#### [What the task requires]
Copy the items below word for word, from the line containing "pear [408, 974]" through the line containing "Kestrelford [484, 246]", with both of those lines included.
** Start of Recorded information **
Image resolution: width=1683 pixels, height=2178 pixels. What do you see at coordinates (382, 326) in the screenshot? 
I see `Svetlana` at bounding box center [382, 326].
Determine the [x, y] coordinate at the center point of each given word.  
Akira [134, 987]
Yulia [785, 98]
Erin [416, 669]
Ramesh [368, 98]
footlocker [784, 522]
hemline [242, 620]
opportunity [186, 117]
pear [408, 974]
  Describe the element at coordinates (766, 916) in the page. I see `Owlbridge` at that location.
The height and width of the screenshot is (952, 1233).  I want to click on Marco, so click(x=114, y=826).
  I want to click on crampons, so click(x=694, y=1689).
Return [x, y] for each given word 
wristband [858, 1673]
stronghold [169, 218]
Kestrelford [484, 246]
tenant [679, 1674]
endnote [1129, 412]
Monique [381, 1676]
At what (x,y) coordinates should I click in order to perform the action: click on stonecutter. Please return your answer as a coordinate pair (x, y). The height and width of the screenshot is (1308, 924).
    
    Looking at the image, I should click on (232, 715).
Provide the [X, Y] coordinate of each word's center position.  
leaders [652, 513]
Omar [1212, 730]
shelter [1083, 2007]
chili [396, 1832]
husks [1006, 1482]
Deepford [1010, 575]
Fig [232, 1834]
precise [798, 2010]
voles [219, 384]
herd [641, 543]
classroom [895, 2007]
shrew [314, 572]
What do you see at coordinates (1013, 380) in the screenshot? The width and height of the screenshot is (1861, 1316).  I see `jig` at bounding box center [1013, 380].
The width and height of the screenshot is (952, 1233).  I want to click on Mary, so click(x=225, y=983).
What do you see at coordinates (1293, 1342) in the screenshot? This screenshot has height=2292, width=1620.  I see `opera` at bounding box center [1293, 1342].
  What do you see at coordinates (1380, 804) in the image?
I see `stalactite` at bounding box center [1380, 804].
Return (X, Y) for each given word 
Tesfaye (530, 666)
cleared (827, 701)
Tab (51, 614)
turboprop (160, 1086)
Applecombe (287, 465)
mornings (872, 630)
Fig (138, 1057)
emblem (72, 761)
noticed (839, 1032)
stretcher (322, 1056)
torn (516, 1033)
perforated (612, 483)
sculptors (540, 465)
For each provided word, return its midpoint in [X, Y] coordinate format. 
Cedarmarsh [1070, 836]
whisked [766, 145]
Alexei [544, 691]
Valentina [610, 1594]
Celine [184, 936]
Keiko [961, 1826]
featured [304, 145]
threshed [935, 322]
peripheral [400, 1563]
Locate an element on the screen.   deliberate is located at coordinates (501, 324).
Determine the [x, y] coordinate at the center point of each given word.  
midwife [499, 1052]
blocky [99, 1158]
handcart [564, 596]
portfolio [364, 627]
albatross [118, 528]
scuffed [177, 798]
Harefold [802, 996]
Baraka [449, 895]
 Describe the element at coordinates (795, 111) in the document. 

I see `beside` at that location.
** End of Recorded information **
#### [Exercise result]
pear [408, 974]
  Describe the element at coordinates (766, 916) in the page. I see `Owlbridge` at that location.
The height and width of the screenshot is (952, 1233).  I want to click on Marco, so click(x=114, y=826).
  I want to click on crampons, so click(x=694, y=1689).
Return [x, y] for each given word 
wristband [858, 1673]
stronghold [169, 218]
Kestrelford [484, 246]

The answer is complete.